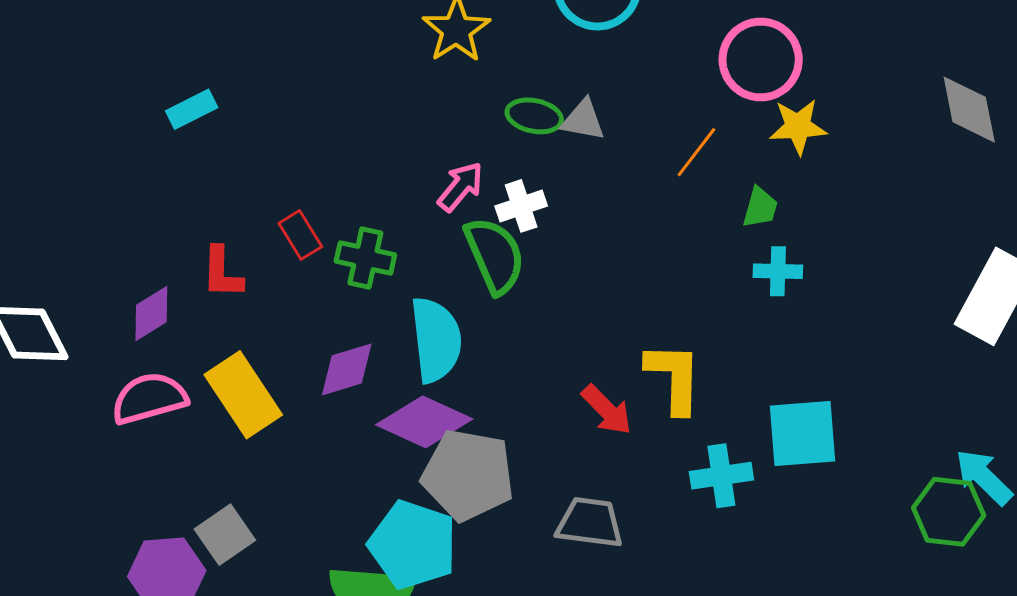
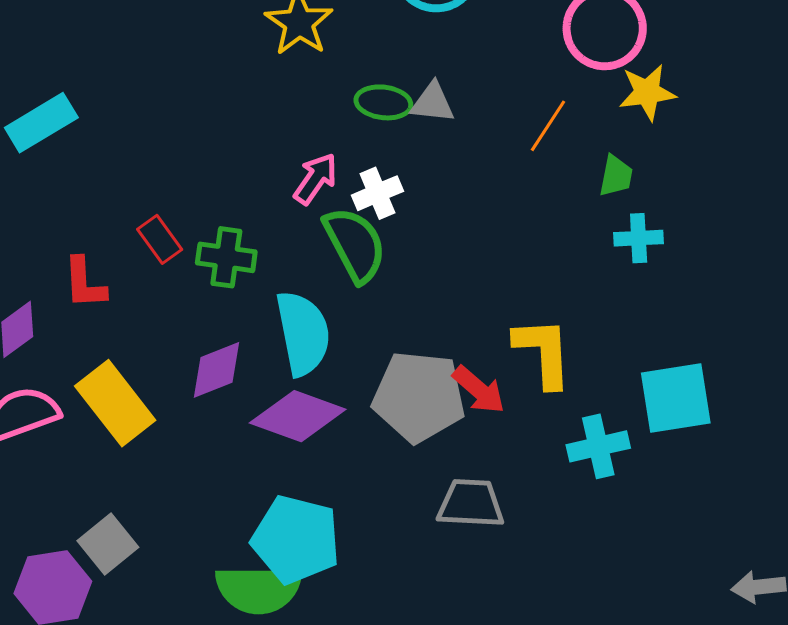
cyan rectangle: (192, 109) -> (41, 123), size x1.4
gray pentagon: (468, 475) -> (419, 397), moved

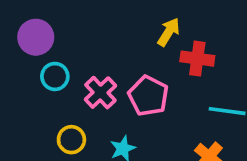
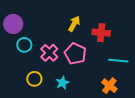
yellow arrow: (169, 32) -> (74, 24), moved

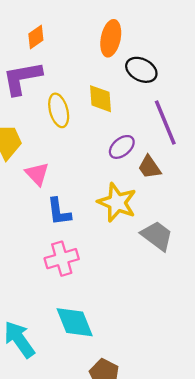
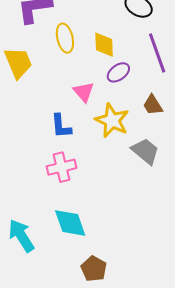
yellow diamond: (101, 99) -> (104, 45), moved
brown trapezoid: (149, 167) -> (153, 105), moved
pink triangle: (37, 174) -> (84, 92), moved

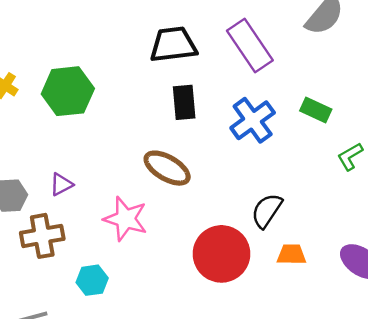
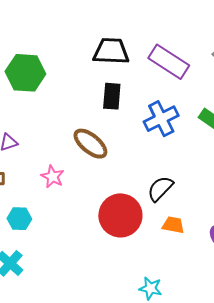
purple rectangle: (250, 45) -> (169, 62), turned -33
pink star: (126, 219) -> (53, 177), size x0.7

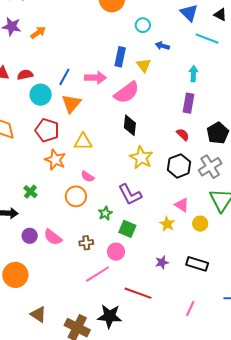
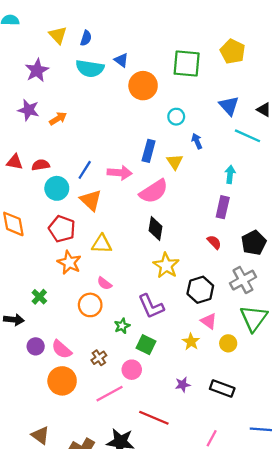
blue arrow: (162, 46) -> (197, 141), turned 48
orange triangle: (71, 103) -> (91, 200), turned -30
black hexagon: (179, 166) -> (200, 290), moved
brown cross: (86, 243) -> (99, 358), turned -32
orange circle: (15, 275) -> (62, 381), moved

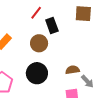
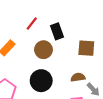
red line: (36, 13) -> (32, 23), moved
brown square: (83, 14) -> (86, 48), moved

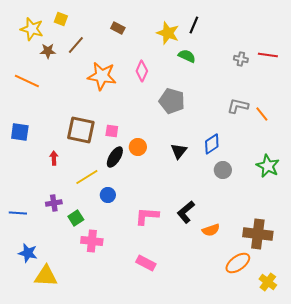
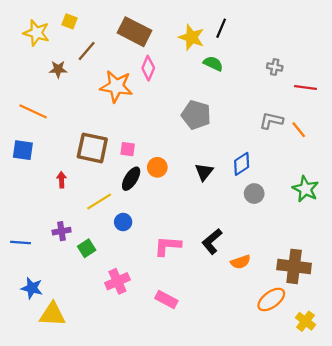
brown rectangle: (118, 28) -> (134, 32), size x2.0
brown star: (48, 51) -> (58, 69), moved
red line: (268, 55) -> (305, 88), moved
pink diamond: (142, 71) -> (148, 68), moved
orange line: (27, 81) -> (33, 111), moved
pink cross: (92, 241) -> (117, 281), moved, turned -30

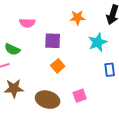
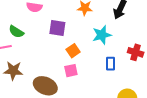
orange square: (58, 66) -> (73, 51), moved
pink square: (80, 96) -> (71, 71), moved

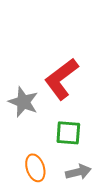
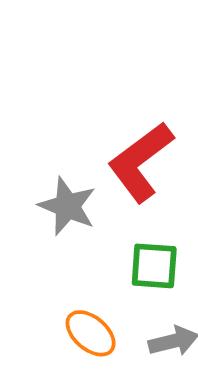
orange ellipse: (35, 168) -> (91, 333), turned -32

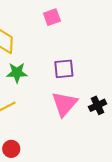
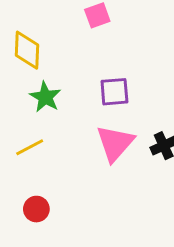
green star: (17, 73) -> (45, 97), turned 30

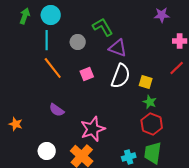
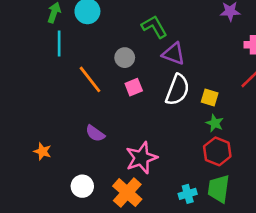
cyan line: (47, 40) -> (59, 43), moved
gray circle: (78, 42) -> (125, 58), moved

Required work:
Repeat the whole listing above word for word. Leave out the pictures.

Written response:
cyan rectangle: (192, 109) -> (41, 123), size x1.4
gray pentagon: (468, 475) -> (419, 397), moved

yellow arrow: (169, 32) -> (74, 24), moved

yellow diamond: (101, 99) -> (104, 45), moved
brown trapezoid: (149, 167) -> (153, 105), moved
pink triangle: (37, 174) -> (84, 92), moved

purple rectangle: (250, 45) -> (169, 62), turned -33
pink star: (126, 219) -> (53, 177), size x0.7

blue arrow: (162, 46) -> (197, 141), turned 48
orange triangle: (71, 103) -> (91, 200), turned -30
black hexagon: (179, 166) -> (200, 290), moved
brown cross: (86, 243) -> (99, 358), turned -32
orange circle: (15, 275) -> (62, 381), moved

red line: (36, 13) -> (32, 23), moved
brown square: (83, 14) -> (86, 48), moved

brown rectangle: (118, 28) -> (134, 32), size x2.0
brown star: (48, 51) -> (58, 69), moved
red line: (268, 55) -> (305, 88), moved
pink diamond: (142, 71) -> (148, 68), moved
orange line: (27, 81) -> (33, 111), moved
pink cross: (92, 241) -> (117, 281), moved, turned -30

orange square: (58, 66) -> (73, 51), moved
pink square: (80, 96) -> (71, 71), moved

orange ellipse: (35, 168) -> (91, 333), turned -32

green star: (17, 73) -> (45, 97), turned 30

cyan line: (47, 40) -> (59, 43), moved
gray circle: (78, 42) -> (125, 58), moved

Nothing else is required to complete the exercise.